◆ **DATA TO EXAMINE**
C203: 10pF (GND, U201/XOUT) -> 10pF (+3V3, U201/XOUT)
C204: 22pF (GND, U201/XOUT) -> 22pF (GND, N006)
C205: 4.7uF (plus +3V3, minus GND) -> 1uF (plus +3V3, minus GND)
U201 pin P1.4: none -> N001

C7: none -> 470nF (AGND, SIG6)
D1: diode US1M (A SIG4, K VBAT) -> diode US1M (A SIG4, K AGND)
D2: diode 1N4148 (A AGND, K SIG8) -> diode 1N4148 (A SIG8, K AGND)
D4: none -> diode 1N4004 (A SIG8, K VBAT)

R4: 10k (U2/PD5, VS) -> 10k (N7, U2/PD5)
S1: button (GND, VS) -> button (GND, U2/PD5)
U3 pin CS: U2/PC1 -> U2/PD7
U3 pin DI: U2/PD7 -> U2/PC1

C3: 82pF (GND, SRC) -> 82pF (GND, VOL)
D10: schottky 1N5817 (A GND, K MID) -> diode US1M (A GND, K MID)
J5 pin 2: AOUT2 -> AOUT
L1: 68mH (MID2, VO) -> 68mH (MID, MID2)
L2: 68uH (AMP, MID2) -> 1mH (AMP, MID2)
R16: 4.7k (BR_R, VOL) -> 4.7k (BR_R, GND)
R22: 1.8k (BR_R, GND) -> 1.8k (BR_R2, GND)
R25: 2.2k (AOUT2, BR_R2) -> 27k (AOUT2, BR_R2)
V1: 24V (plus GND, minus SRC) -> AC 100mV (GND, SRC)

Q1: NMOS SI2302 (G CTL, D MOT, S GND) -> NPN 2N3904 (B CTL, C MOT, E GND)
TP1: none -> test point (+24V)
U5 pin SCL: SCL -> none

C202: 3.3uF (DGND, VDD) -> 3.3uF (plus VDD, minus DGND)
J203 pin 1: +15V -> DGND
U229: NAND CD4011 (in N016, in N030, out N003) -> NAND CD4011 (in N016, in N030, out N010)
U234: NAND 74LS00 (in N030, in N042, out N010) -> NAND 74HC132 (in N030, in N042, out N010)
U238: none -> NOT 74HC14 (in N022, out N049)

◆ **TASK BRIEF**
Only the lines above from the one with "U201 pin P1.4: none -> N001" up to and including the one with "C3: 82pF (GND, SRC) -> 82pF (GND, VOL)" should be repeated, exactly as written.

◆ **RESPONSE TO THIS TASK**
U201 pin P1.4: none -> N001

C7: none -> 470nF (AGND, SIG6)
D1: diode US1M (A SIG4, K VBAT) -> diode US1M (A SIG4, K AGND)
D2: diode 1N4148 (A AGND, K SIG8) -> diode 1N4148 (A SIG8, K AGND)
D4: none -> diode 1N4004 (A SIG8, K VBAT)

R4: 10k (U2/PD5, VS) -> 10k (N7, U2/PD5)
S1: button (GND, VS) -> button (GND, U2/PD5)
U3 pin CS: U2/PC1 -> U2/PD7
U3 pin DI: U2/PD7 -> U2/PC1

C3: 82pF (GND, SRC) -> 82pF (GND, VOL)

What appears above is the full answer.